■ **What to produce**
Repeat exactly the lines below from the line that contains "pos2: [274, 215]" to the last line, inclusive, without the pictures.

### Extracted information

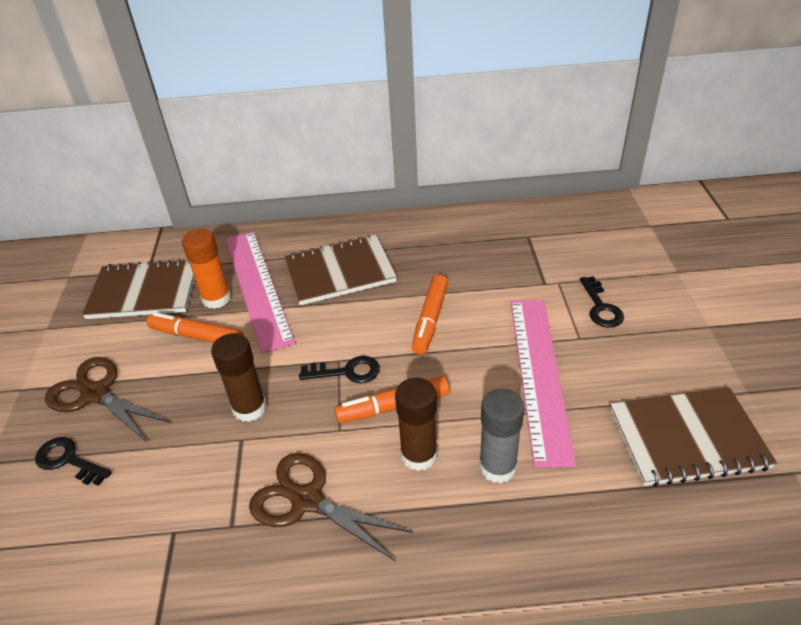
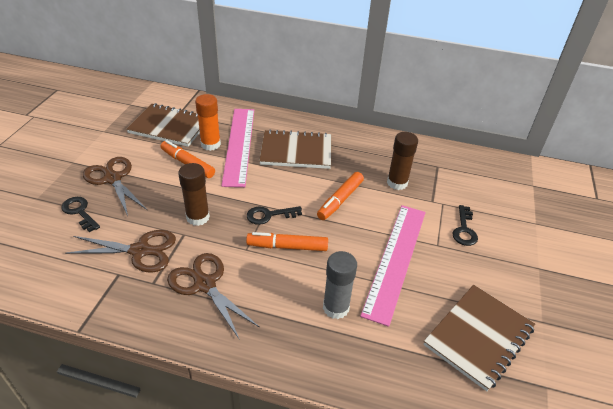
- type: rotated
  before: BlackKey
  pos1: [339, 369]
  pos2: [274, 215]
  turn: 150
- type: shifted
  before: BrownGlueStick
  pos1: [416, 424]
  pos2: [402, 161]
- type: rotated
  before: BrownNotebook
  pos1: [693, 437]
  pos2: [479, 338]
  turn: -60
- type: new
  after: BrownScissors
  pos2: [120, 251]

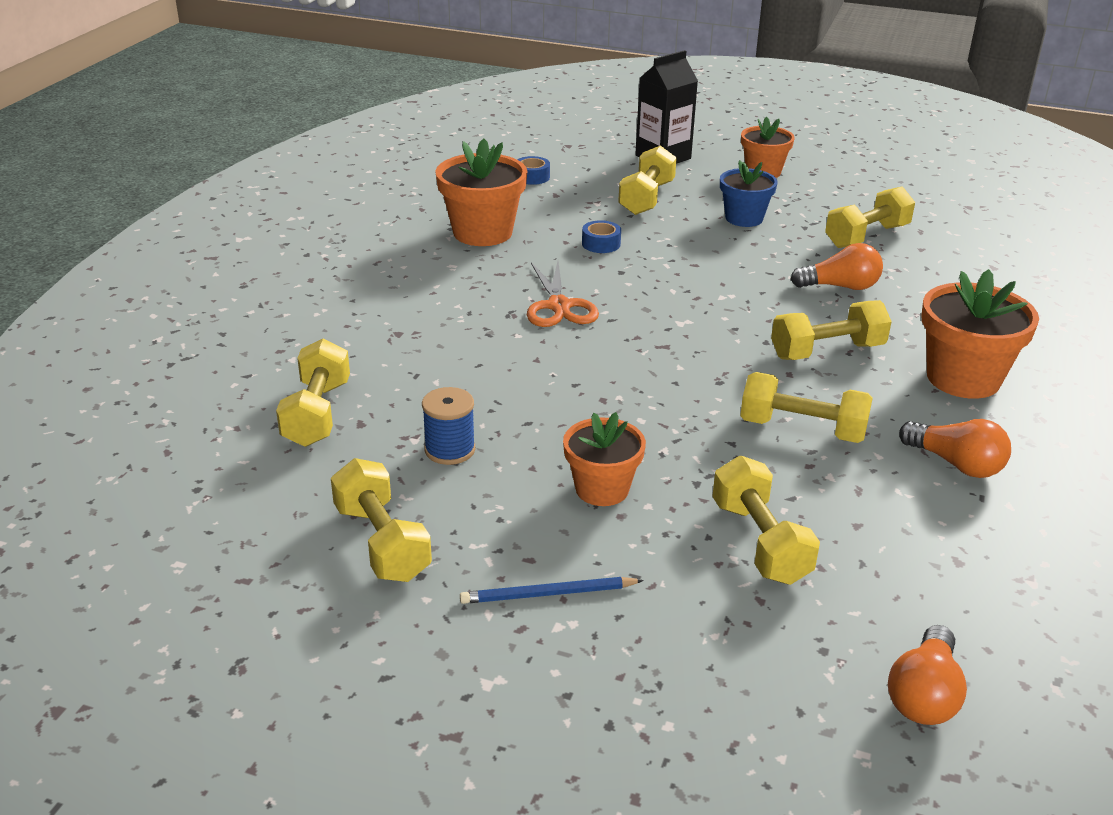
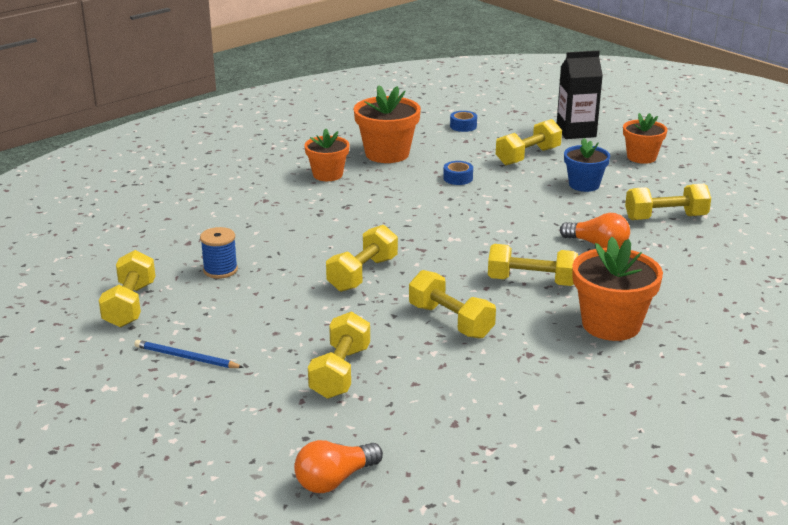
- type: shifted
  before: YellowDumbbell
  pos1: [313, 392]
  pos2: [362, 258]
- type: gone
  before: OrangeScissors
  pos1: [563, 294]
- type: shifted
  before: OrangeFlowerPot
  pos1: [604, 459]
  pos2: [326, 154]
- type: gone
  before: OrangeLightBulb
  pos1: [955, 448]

######

■ **Result of this exercise**
  pos2: [274, 215]
  turn: 150
- type: shifted
  before: BrownGlueStick
  pos1: [416, 424]
  pos2: [402, 161]
- type: rotated
  before: BrownNotebook
  pos1: [693, 437]
  pos2: [479, 338]
  turn: -60
- type: new
  after: BrownScissors
  pos2: [120, 251]

- type: shifted
  before: YellowDumbbell
  pos1: [313, 392]
  pos2: [362, 258]
- type: gone
  before: OrangeScissors
  pos1: [563, 294]
- type: shifted
  before: OrangeFlowerPot
  pos1: [604, 459]
  pos2: [326, 154]
- type: gone
  before: OrangeLightBulb
  pos1: [955, 448]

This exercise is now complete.